* **Task to carry out**
Omit the pictures and copy the entries exactly.

+ + + + +

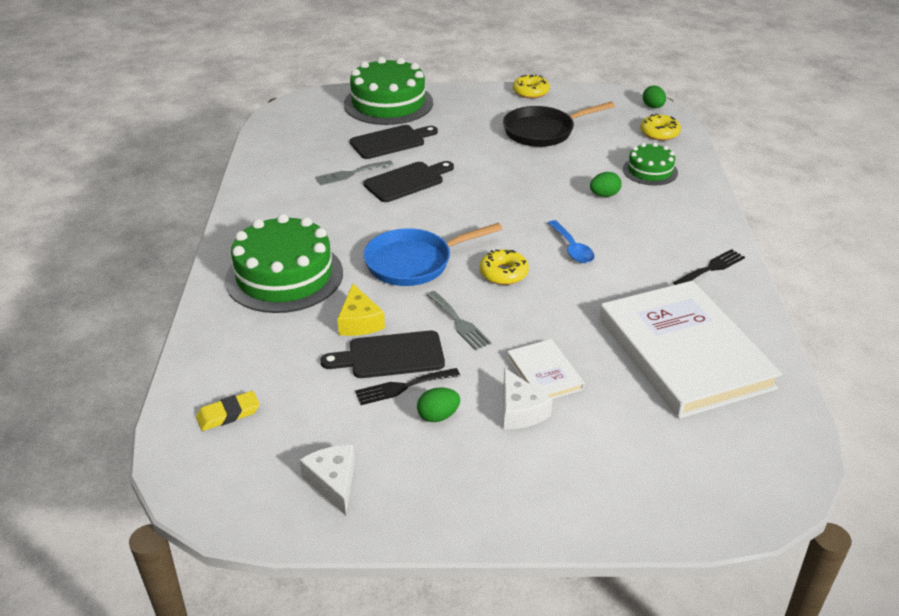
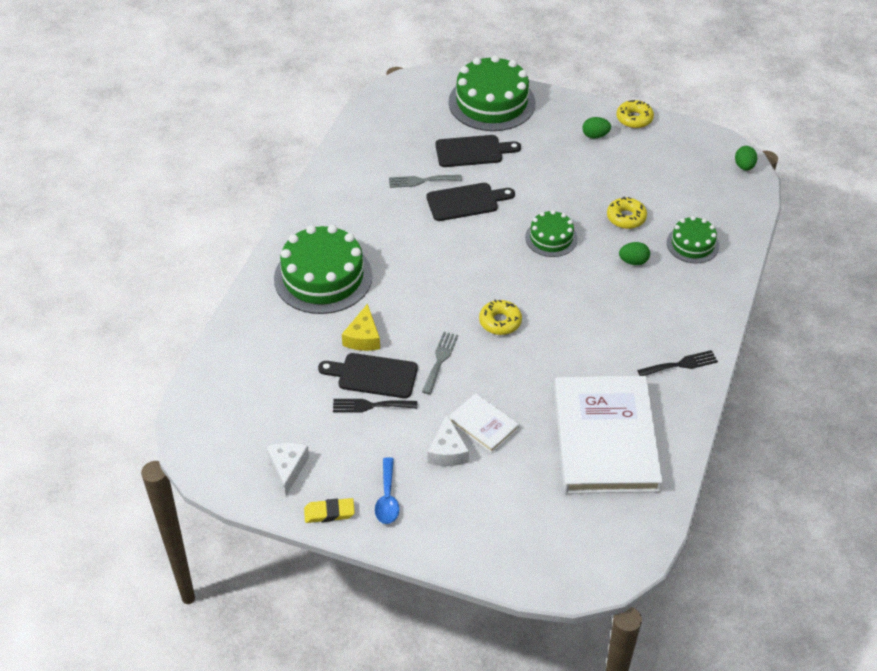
camera: 20 degrees right, 10 degrees up
yellow eraser [196,391,260,431] -> yellow eraser moved to [304,498,355,523]
blue pan [363,223,502,286] -> none
green egg [417,387,460,422] -> green egg moved to [582,117,611,139]
grey fork [427,291,491,350] -> grey fork turned 150 degrees counterclockwise [422,332,458,394]
black pan [503,102,615,147] -> none
white book [507,339,585,399] -> white book turned 45 degrees counterclockwise [449,393,519,453]
blue spoon [548,220,595,263] -> blue spoon moved to [375,457,400,524]
yellow donut [640,114,681,141] -> yellow donut moved to [607,197,647,229]
none -> green cake [525,210,578,257]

+ + + + +

* **Exercise answer**
camera: 20 degrees right, 10 degrees up
yellow eraser [196,391,260,431] -> yellow eraser moved to [304,498,355,523]
blue pan [363,223,502,286] -> none
green egg [417,387,460,422] -> green egg moved to [582,117,611,139]
grey fork [427,291,491,350] -> grey fork turned 150 degrees counterclockwise [422,332,458,394]
black pan [503,102,615,147] -> none
white book [507,339,585,399] -> white book turned 45 degrees counterclockwise [449,393,519,453]
blue spoon [548,220,595,263] -> blue spoon moved to [375,457,400,524]
yellow donut [640,114,681,141] -> yellow donut moved to [607,197,647,229]
none -> green cake [525,210,578,257]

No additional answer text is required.